===== Source records =====

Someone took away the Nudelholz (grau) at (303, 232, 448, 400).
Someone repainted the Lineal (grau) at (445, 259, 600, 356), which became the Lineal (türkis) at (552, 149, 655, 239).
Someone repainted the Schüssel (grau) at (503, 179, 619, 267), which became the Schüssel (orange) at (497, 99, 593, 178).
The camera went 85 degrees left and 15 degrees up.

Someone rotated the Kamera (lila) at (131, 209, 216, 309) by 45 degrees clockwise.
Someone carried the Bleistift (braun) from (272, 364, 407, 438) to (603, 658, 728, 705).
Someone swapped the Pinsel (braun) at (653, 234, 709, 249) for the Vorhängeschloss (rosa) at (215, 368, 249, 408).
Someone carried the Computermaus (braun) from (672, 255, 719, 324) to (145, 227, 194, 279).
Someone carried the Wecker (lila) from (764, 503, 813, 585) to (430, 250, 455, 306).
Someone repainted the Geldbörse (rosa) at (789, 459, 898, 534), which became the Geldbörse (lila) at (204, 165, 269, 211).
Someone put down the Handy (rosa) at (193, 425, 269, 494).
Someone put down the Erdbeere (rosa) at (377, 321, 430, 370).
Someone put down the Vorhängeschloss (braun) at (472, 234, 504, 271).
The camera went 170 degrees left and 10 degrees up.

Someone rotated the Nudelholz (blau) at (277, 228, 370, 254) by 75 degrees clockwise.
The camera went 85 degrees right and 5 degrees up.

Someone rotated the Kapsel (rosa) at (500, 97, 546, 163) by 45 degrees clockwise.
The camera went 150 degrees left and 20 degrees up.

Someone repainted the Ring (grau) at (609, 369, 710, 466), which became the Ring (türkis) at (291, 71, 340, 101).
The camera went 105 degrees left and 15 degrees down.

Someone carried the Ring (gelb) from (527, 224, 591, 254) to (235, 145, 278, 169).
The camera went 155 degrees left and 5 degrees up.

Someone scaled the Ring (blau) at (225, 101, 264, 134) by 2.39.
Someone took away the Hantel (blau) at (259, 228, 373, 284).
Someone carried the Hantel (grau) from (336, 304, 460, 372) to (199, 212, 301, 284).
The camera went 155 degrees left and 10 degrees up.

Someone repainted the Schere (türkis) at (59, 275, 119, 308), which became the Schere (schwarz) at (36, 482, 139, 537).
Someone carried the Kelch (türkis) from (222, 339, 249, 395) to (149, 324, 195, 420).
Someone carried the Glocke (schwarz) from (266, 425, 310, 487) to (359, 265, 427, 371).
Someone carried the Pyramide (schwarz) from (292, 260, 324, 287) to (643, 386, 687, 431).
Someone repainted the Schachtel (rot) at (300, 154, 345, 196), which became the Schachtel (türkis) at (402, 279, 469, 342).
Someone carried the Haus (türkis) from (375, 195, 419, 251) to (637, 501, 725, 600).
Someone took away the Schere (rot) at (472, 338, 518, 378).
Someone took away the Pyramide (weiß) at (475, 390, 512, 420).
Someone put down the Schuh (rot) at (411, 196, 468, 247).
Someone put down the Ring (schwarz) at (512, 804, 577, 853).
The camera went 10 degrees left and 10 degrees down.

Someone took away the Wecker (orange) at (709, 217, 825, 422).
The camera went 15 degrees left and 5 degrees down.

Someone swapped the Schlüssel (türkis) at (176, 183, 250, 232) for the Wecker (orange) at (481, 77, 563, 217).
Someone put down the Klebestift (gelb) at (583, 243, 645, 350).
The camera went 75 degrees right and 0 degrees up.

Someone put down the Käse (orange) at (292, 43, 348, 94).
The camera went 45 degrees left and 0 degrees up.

=====

→ **Task description**:
Could the entire listing be reproduced without any alteration?

→ **Answer area**:
Someone took away the Nudelholz (grau) at (303, 232, 448, 400).
Someone repainted the Lineal (grau) at (445, 259, 600, 356), which became the Lineal (türkis) at (552, 149, 655, 239).
Someone repainted the Schüssel (grau) at (503, 179, 619, 267), which became the Schüssel (orange) at (497, 99, 593, 178).
The camera went 85 degrees left and 15 degrees up.

Someone rotated the Kamera (lila) at (131, 209, 216, 309) by 45 degrees clockwise.
Someone carried the Bleistift (braun) from (272, 364, 407, 438) to (603, 658, 728, 705).
Someone swapped the Pinsel (braun) at (653, 234, 709, 249) for the Vorhängeschloss (rosa) at (215, 368, 249, 408).
Someone carried the Computermaus (braun) from (672, 255, 719, 324) to (145, 227, 194, 279).
Someone carried the Wecker (lila) from (764, 503, 813, 585) to (430, 250, 455, 306).
Someone repainted the Geldbörse (rosa) at (789, 459, 898, 534), which became the Geldbörse (lila) at (204, 165, 269, 211).
Someone put down the Handy (rosa) at (193, 425, 269, 494).
Someone put down the Erdbeere (rosa) at (377, 321, 430, 370).
Someone put down the Vorhängeschloss (braun) at (472, 234, 504, 271).
The camera went 170 degrees left and 10 degrees up.

Someone rotated the Nudelholz (blau) at (277, 228, 370, 254) by 75 degrees clockwise.
The camera went 85 degrees right and 5 degrees up.

Someone rotated the Kapsel (rosa) at (500, 97, 546, 163) by 45 degrees clockwise.
The camera went 150 degrees left and 20 degrees up.

Someone repainted the Ring (grau) at (609, 369, 710, 466), which became the Ring (türkis) at (291, 71, 340, 101).
The camera went 105 degrees left and 15 degrees down.

Someone carried the Ring (gelb) from (527, 224, 591, 254) to (235, 145, 278, 169).
The camera went 155 degrees left and 5 degrees up.

Someone scaled the Ring (blau) at (225, 101, 264, 134) by 2.39.
Someone took away the Hantel (blau) at (259, 228, 373, 284).
Someone carried the Hantel (grau) from (336, 304, 460, 372) to (199, 212, 301, 284).
The camera went 155 degrees left and 10 degrees up.

Someone repainted the Schere (türkis) at (59, 275, 119, 308), which became the Schere (schwarz) at (36, 482, 139, 537).
Someone carried the Kelch (türkis) from (222, 339, 249, 395) to (149, 324, 195, 420).
Someone carried the Glocke (schwarz) from (266, 425, 310, 487) to (359, 265, 427, 371).
Someone carried the Pyramide (schwarz) from (292, 260, 324, 287) to (643, 386, 687, 431).
Someone repainted the Schachtel (rot) at (300, 154, 345, 196), which became the Schachtel (türkis) at (402, 279, 469, 342).
Someone carried the Haus (türkis) from (375, 195, 419, 251) to (637, 501, 725, 600).
Someone took away the Schere (rot) at (472, 338, 518, 378).
Someone took away the Pyramide (weiß) at (475, 390, 512, 420).
Someone put down the Schuh (rot) at (411, 196, 468, 247).
Someone put down the Ring (schwarz) at (512, 804, 577, 853).
The camera went 10 degrees left and 10 degrees down.

Someone took away the Wecker (orange) at (709, 217, 825, 422).
The camera went 15 degrees left and 5 degrees down.

Someone swapped the Schlüssel (türkis) at (176, 183, 250, 232) for the Wecker (orange) at (481, 77, 563, 217).
Someone put down the Klebestift (gelb) at (583, 243, 645, 350).
The camera went 75 degrees right and 0 degrees up.

Someone put down the Käse (orange) at (292, 43, 348, 94).
The camera went 45 degrees left and 0 degrees up.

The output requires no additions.